## WHAT YOU SHOULD DO
Using the listing below, copy exactly the lines from the one containing "grey cactus: 8 -> 6" to the one containing "turquoise flashlight: 1 -> 3", both lines included, and no others.

## DATASET EXCERPTS
»»

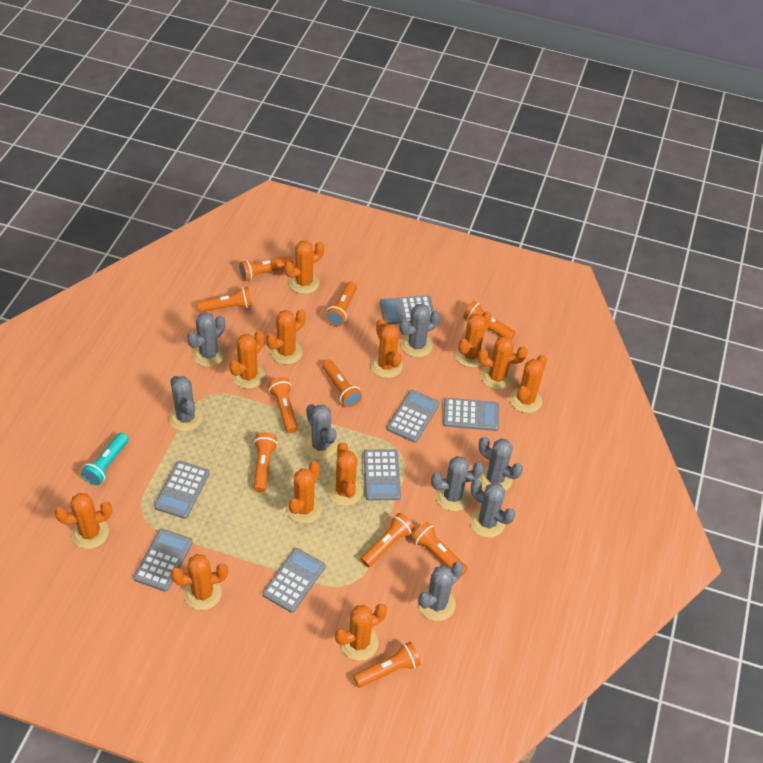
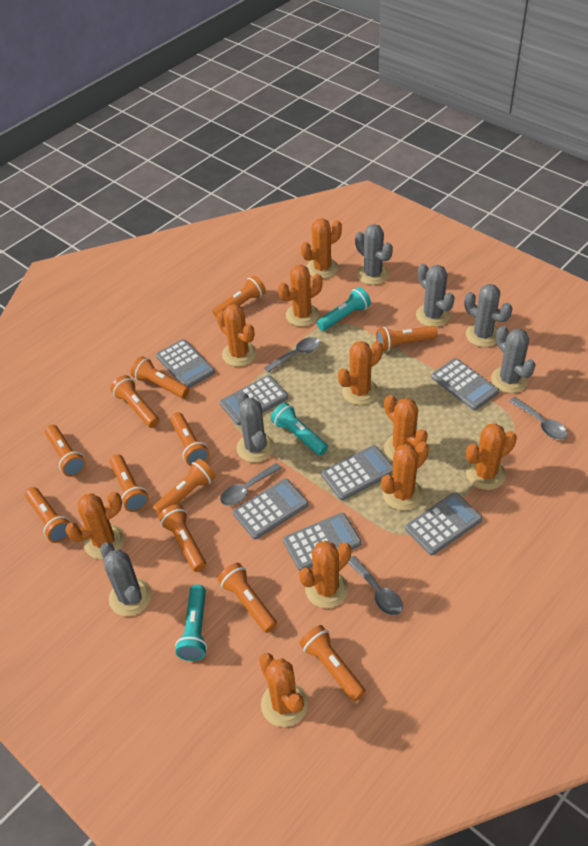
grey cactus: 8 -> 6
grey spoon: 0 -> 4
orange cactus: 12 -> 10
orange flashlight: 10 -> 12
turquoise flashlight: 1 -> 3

««
»»

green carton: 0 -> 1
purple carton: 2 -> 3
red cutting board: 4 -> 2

««
»»

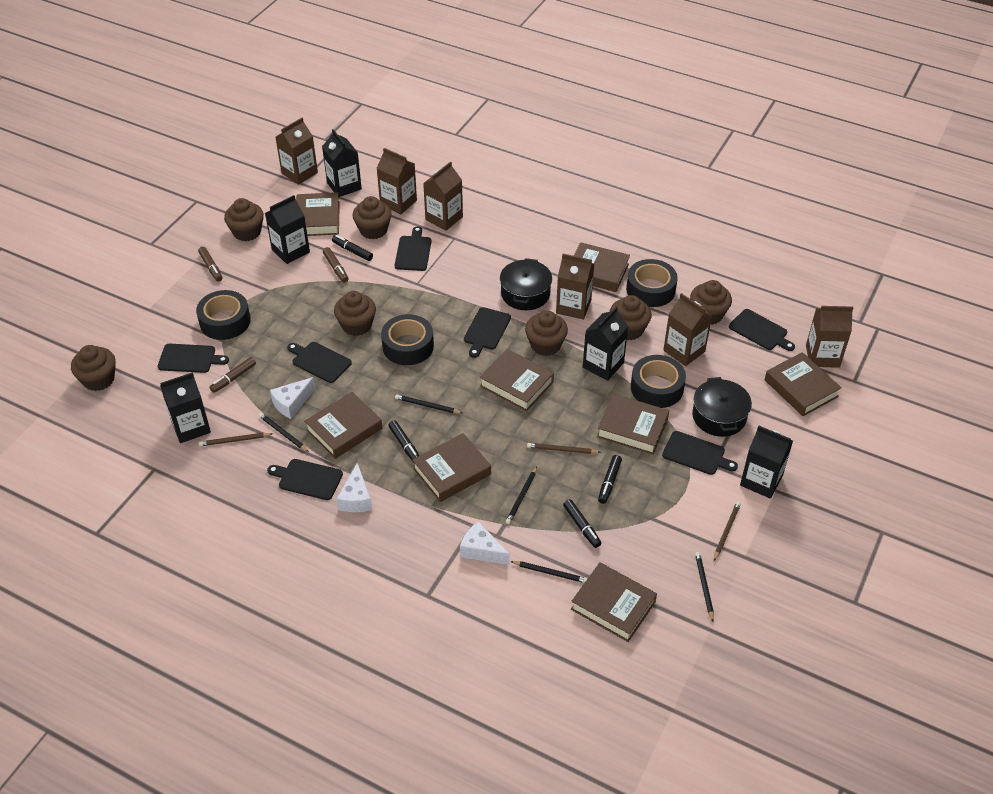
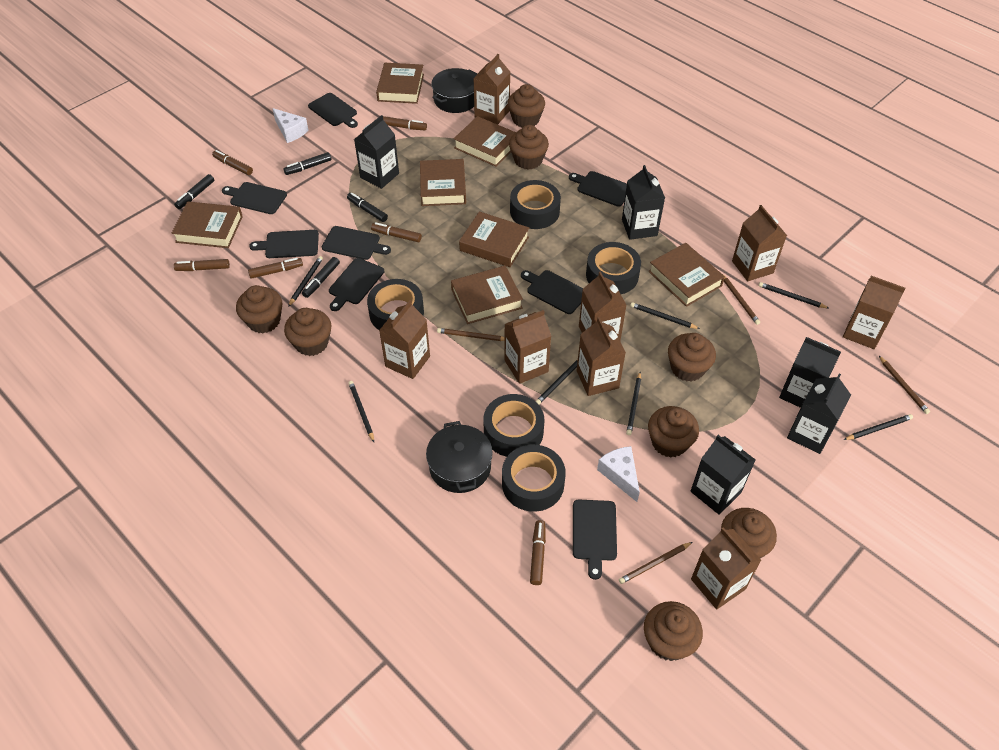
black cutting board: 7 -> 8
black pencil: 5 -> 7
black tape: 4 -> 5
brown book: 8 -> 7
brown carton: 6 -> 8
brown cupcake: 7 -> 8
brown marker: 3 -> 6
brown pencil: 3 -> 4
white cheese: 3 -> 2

««

## TASK RESPONSE
grey cactus: 8 -> 6
grey spoon: 0 -> 4
orange cactus: 12 -> 10
orange flashlight: 10 -> 12
turquoise flashlight: 1 -> 3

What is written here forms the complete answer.